GIVEN DATA:
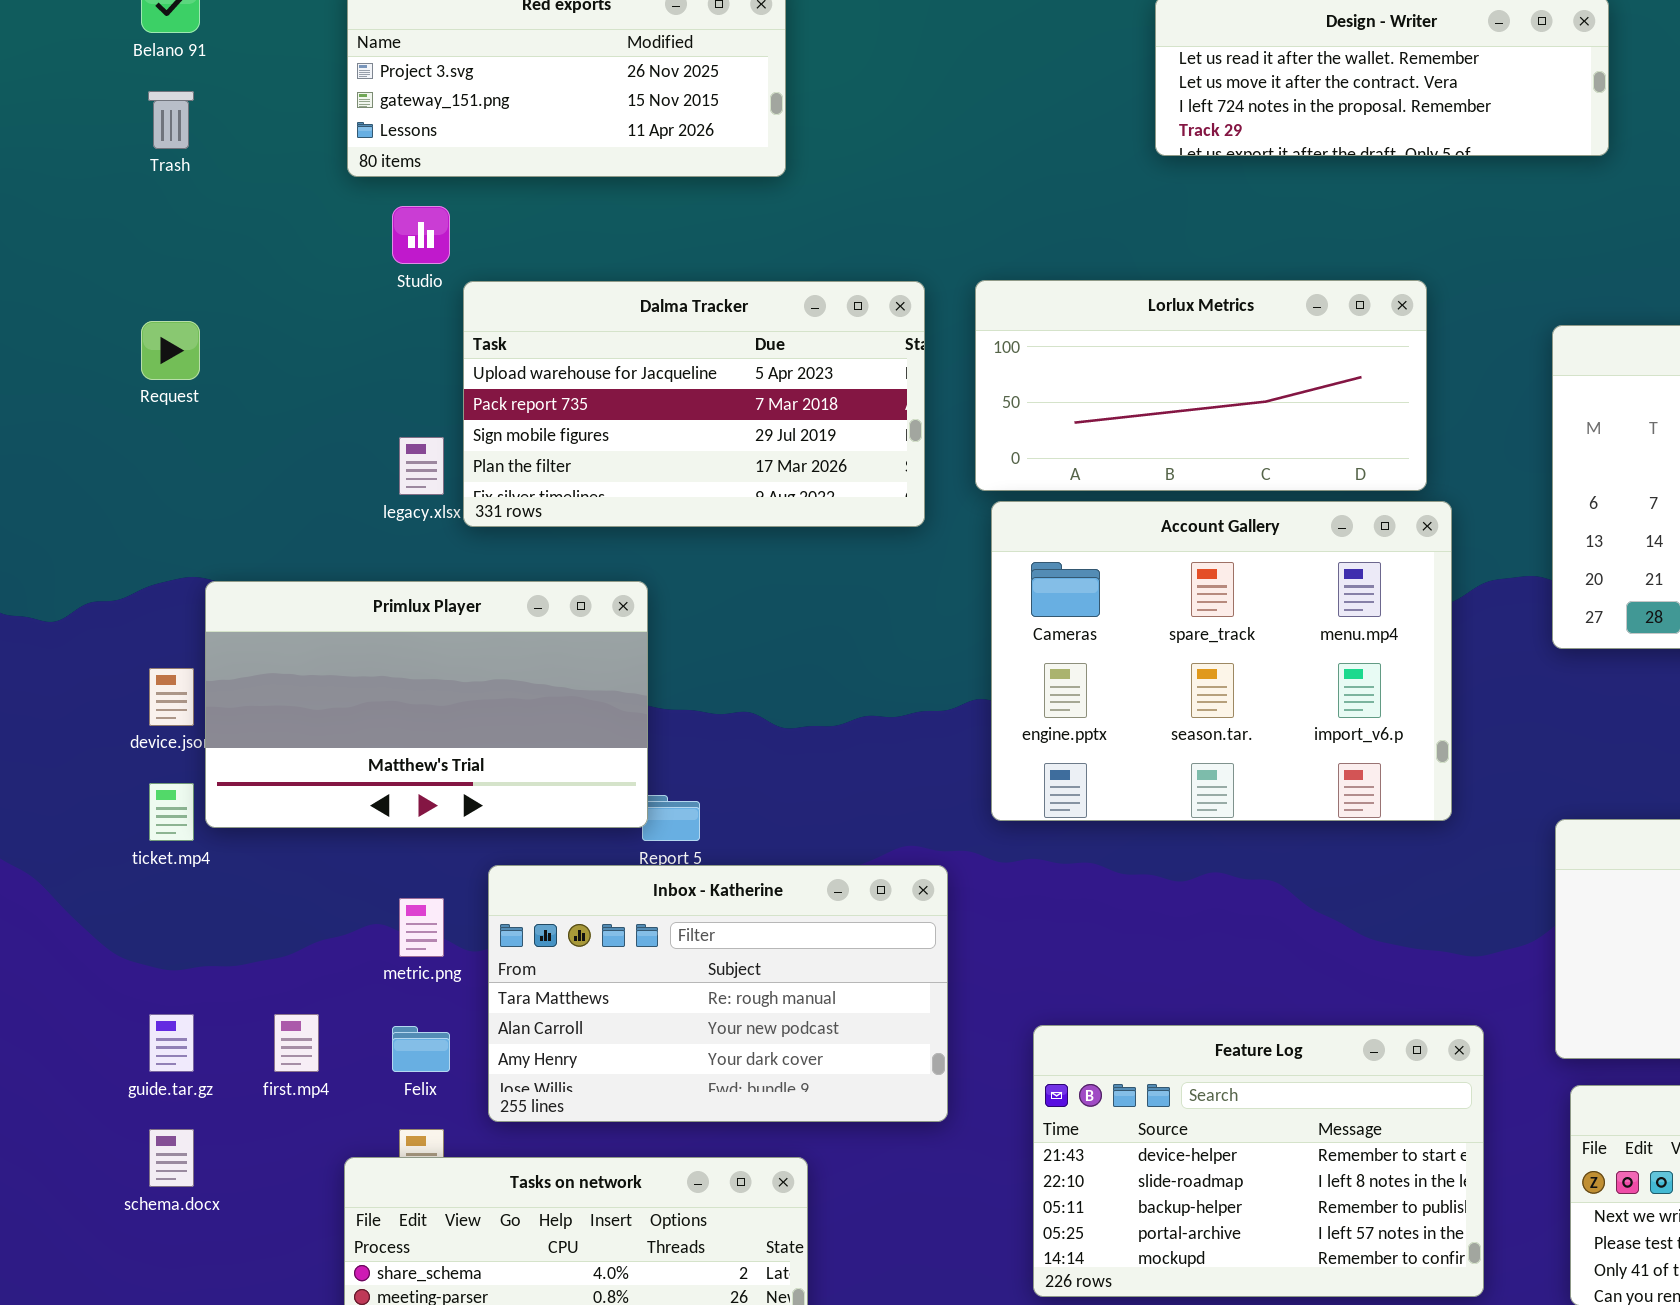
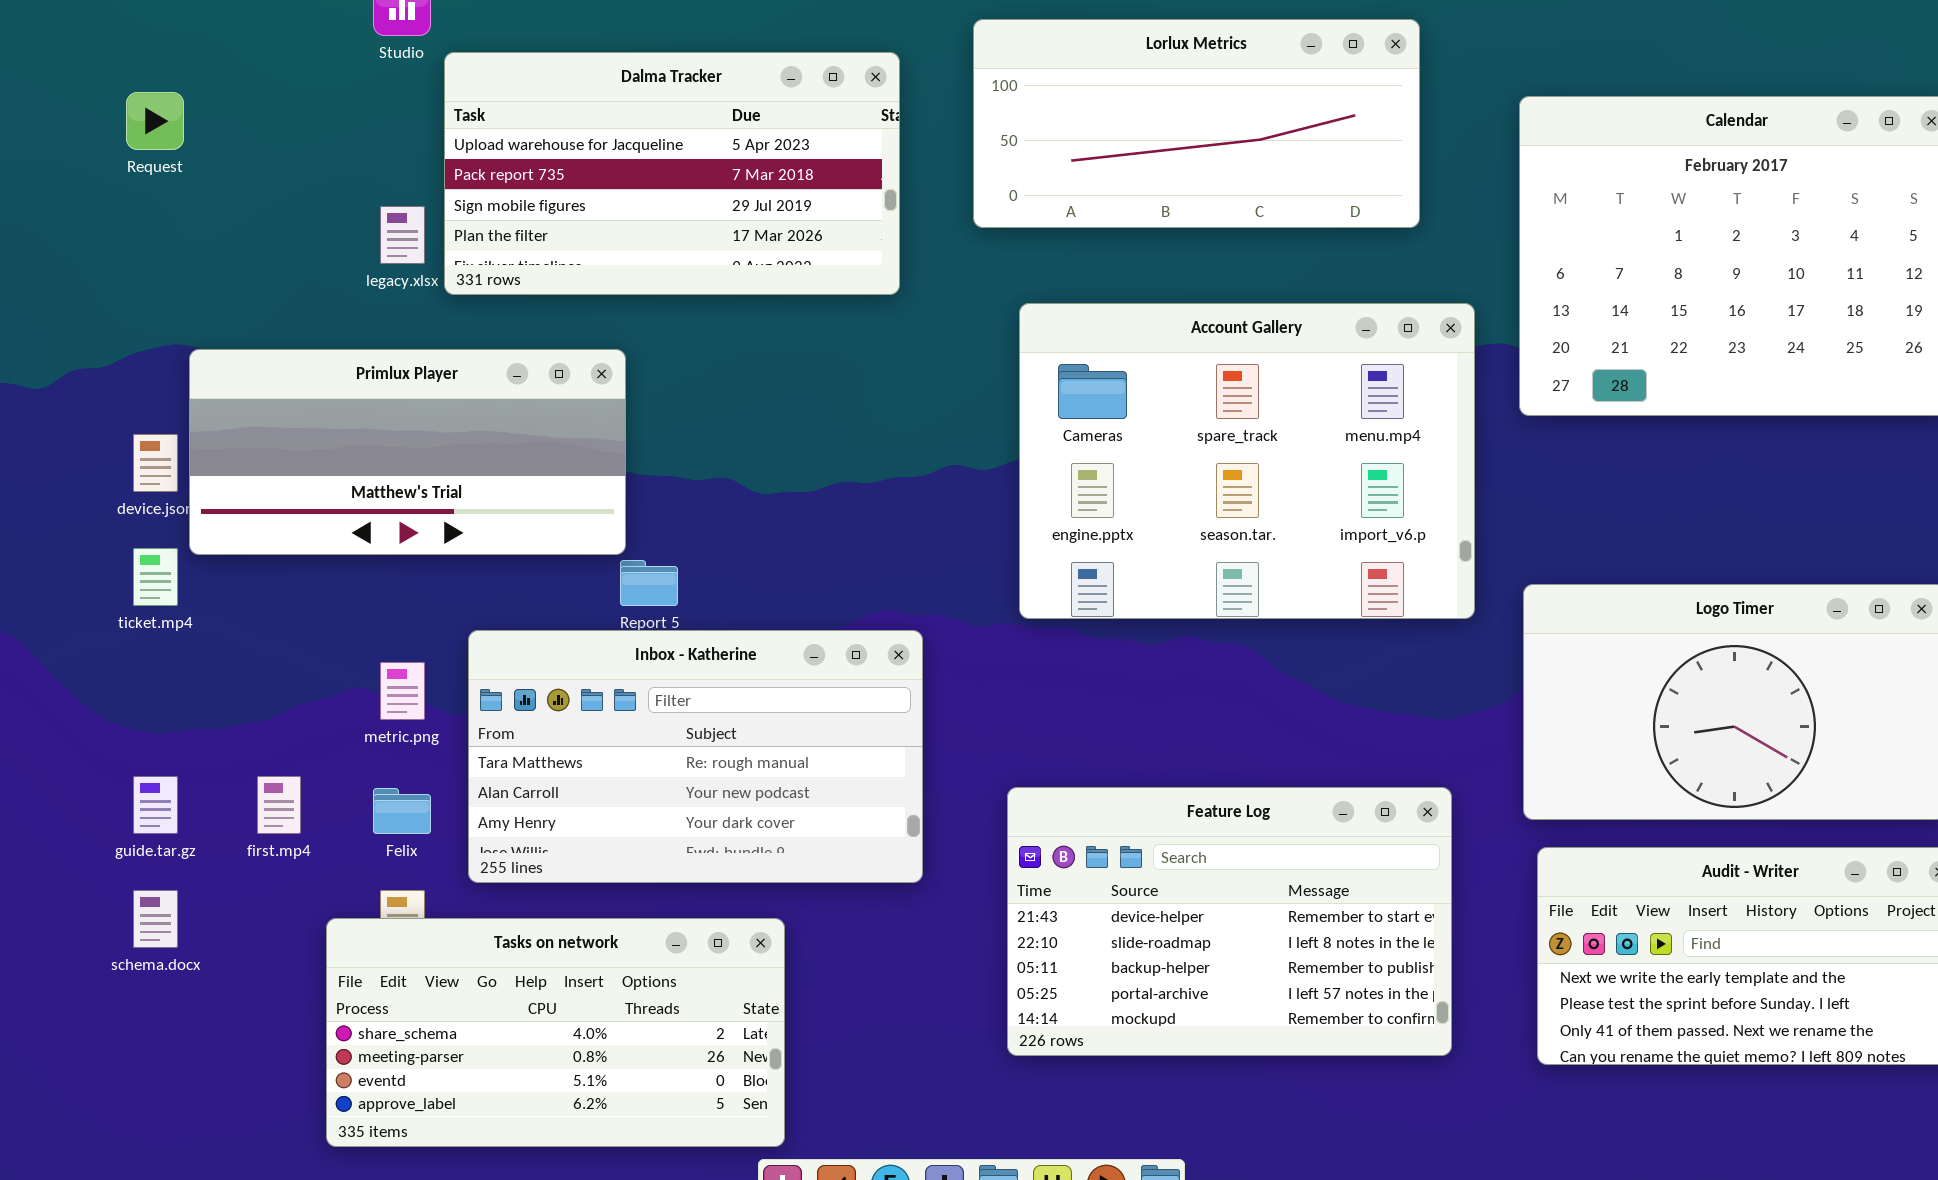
Lorlux Metrics: [975,280,1427,491] -> [973,19,1420,228], moved
Account Gallery: [991,501,1452,821] -> [1019,303,1475,619], moved
Primlux Player: [205,581,648,828] -> [189,349,626,555], resized

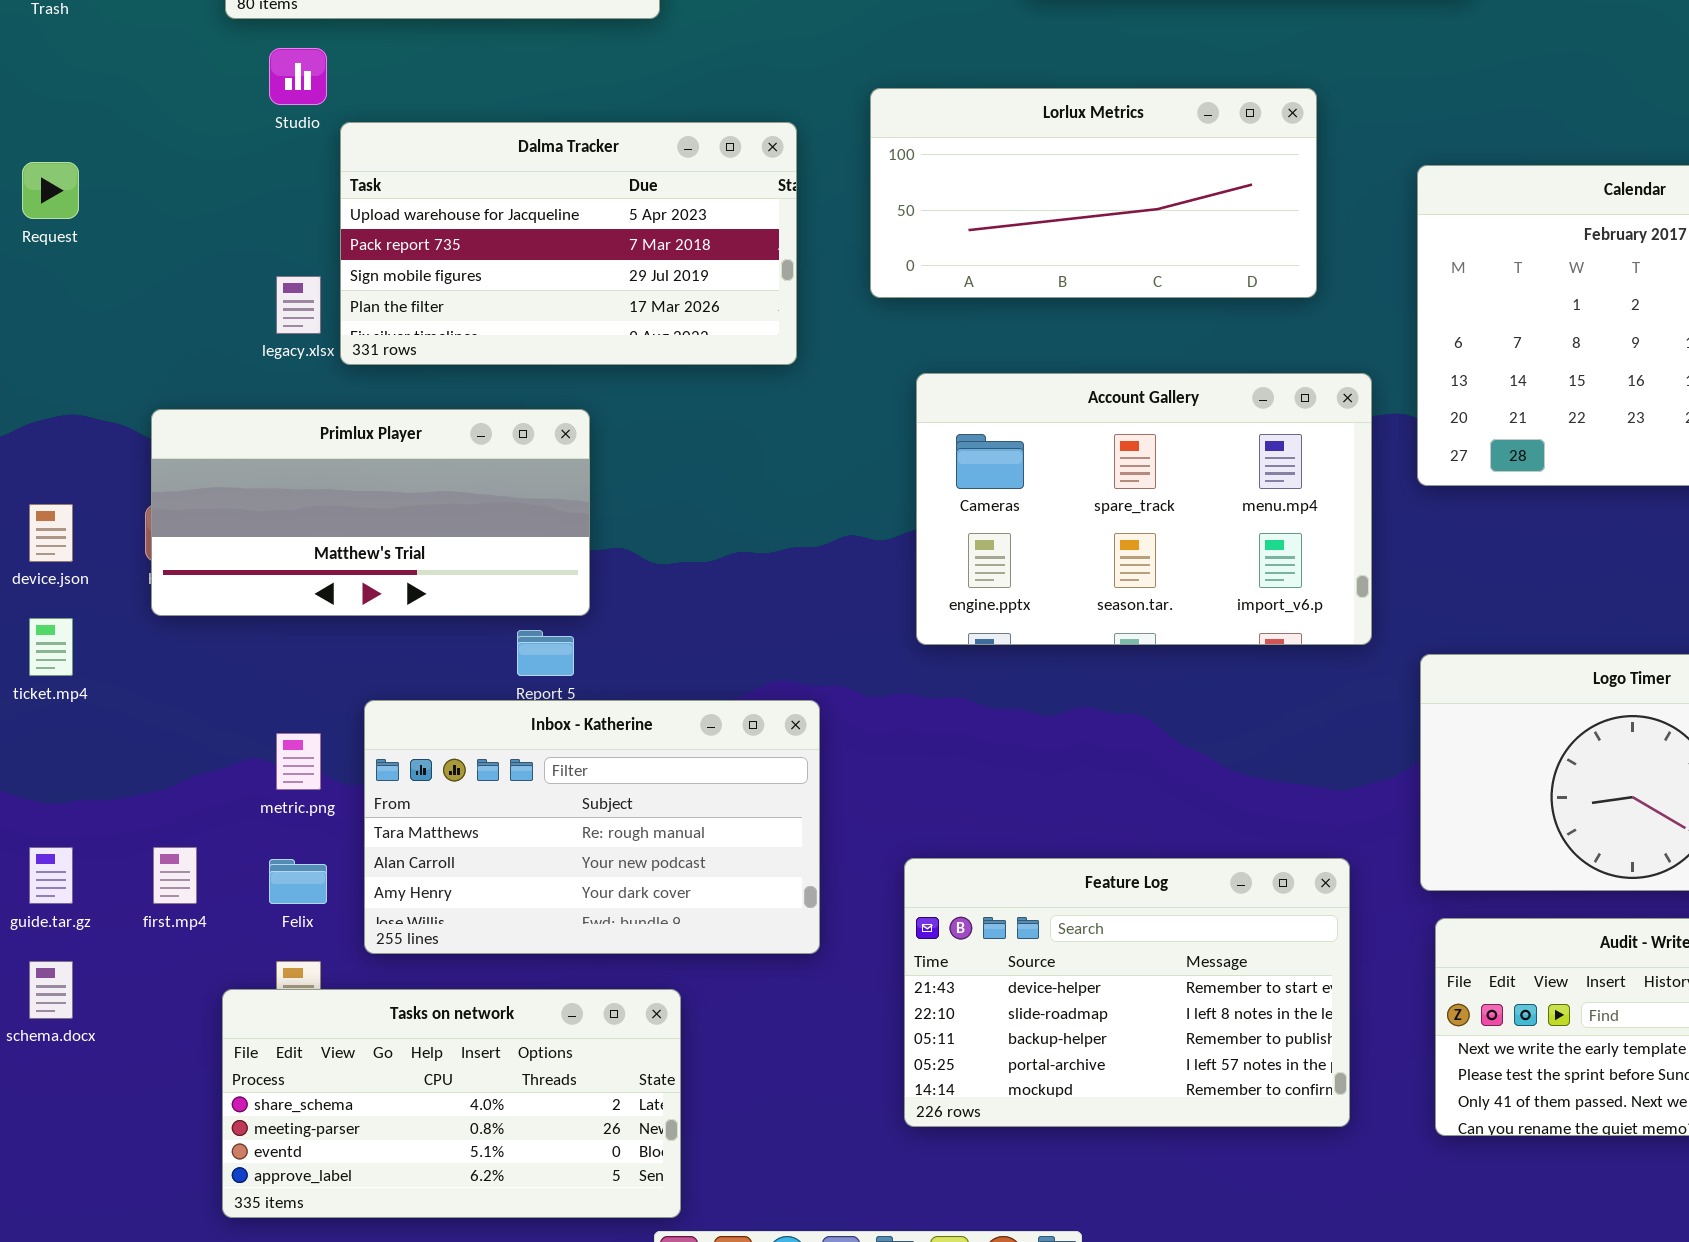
Account Gallery: [1019,303,1475,619] -> [916,373,1372,645], resized
Primlux Player: [189,349,626,555] -> [151,409,590,616], moved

WHAT THIS TASK INVOLVES: Scan the preceding listing for the string "Gallery" and copy every line where it occurs.

SOLUTION FOR THIS EXERCISE:
Account Gallery: [991,501,1452,821] -> [1019,303,1475,619], moved
Account Gallery: [1019,303,1475,619] -> [916,373,1372,645], resized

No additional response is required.